= Beginning of Section =
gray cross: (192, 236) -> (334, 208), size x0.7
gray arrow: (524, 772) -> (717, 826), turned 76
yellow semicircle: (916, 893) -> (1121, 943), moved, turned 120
= End of Section =
= Beginning of Section =
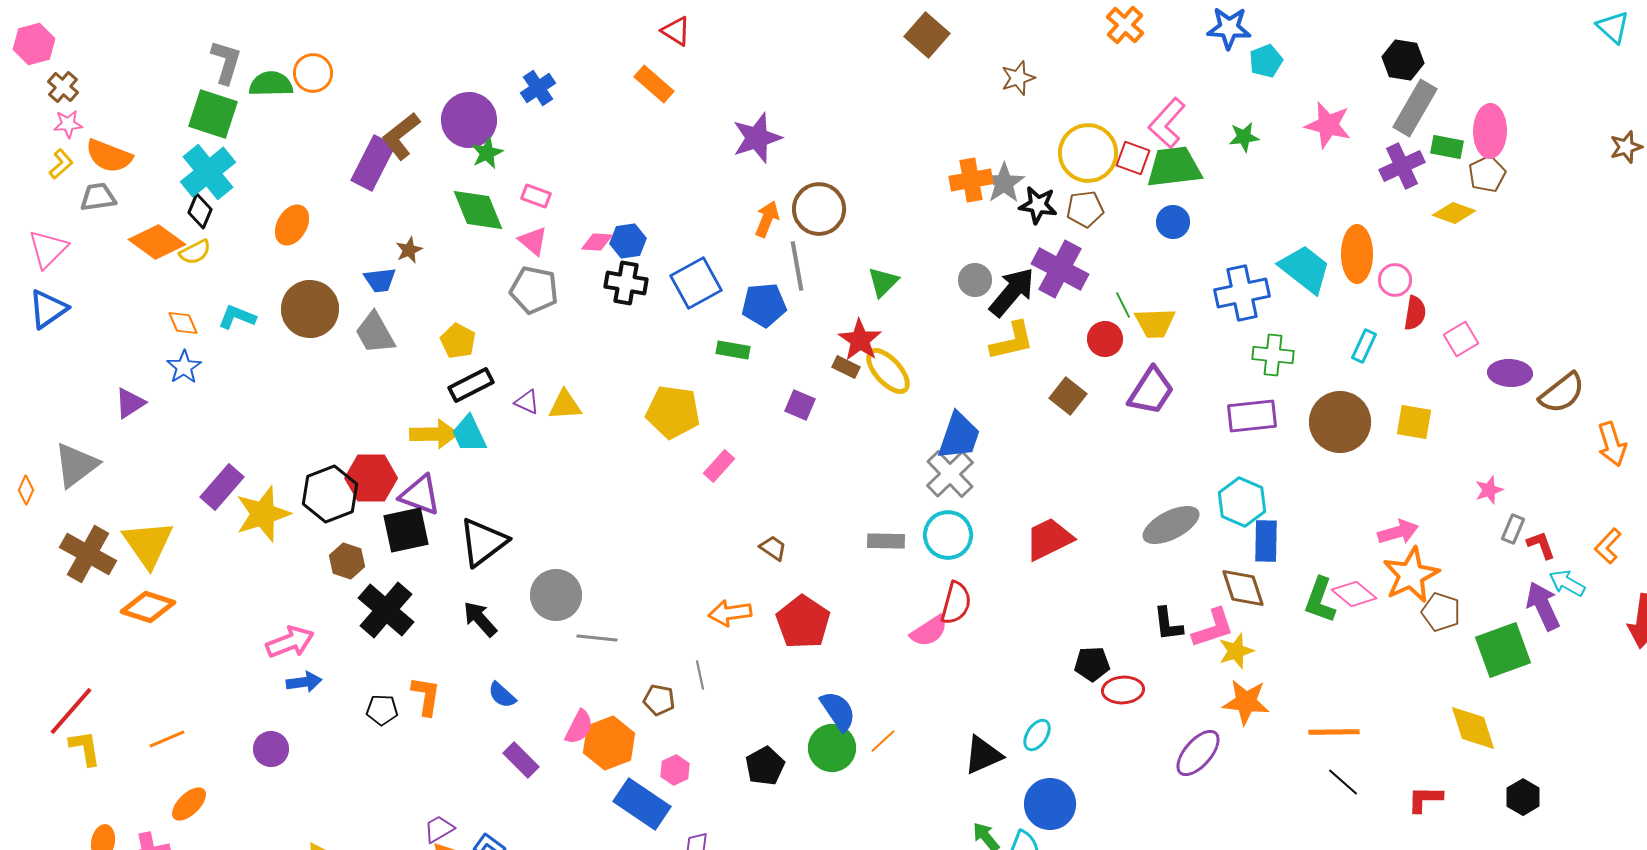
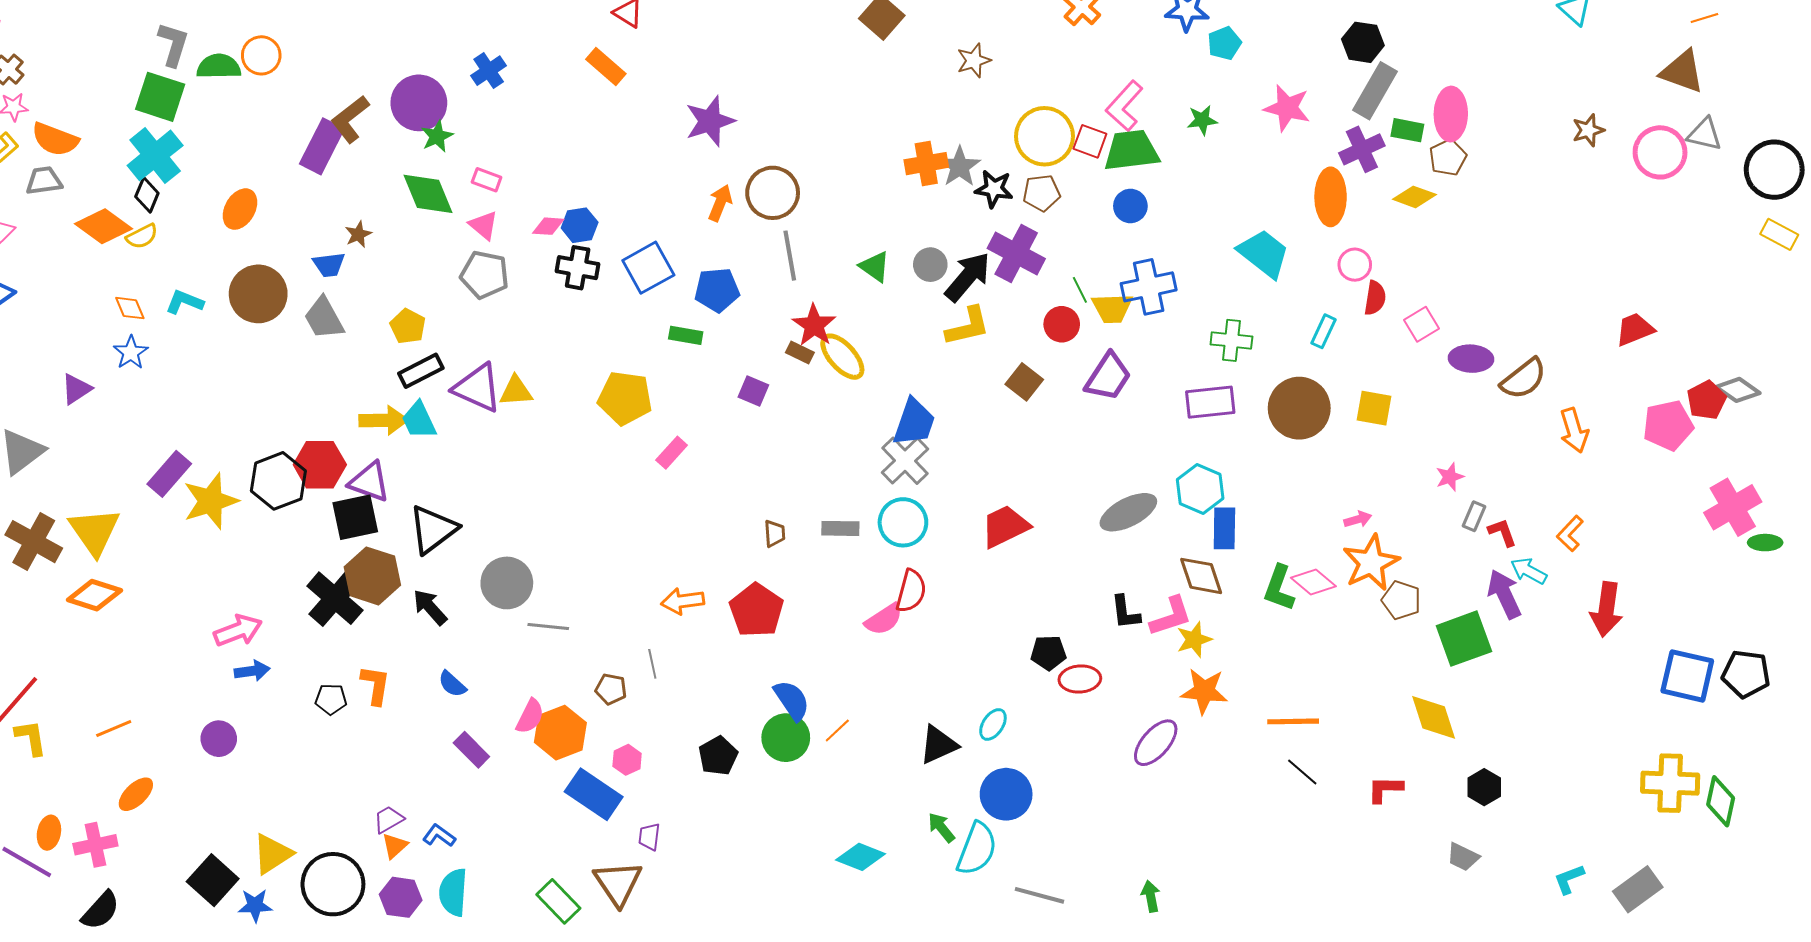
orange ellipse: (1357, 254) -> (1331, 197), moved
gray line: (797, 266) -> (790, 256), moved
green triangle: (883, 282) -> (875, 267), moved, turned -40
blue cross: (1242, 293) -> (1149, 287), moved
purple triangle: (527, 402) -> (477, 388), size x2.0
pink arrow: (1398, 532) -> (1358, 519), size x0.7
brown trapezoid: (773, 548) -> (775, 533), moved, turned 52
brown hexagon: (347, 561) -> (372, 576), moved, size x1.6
= End of Section =
◆ **WORK REQUEST**
From the records above, retype only the lines starting at the line that contains "gray cross: (192, 236)" and ending at the line that contains "yellow semicircle: (916, 893)", both included.

◆ **RESPONSE BELOW**
gray cross: (192, 236) -> (334, 208), size x0.7
gray arrow: (524, 772) -> (717, 826), turned 76
yellow semicircle: (916, 893) -> (1121, 943), moved, turned 120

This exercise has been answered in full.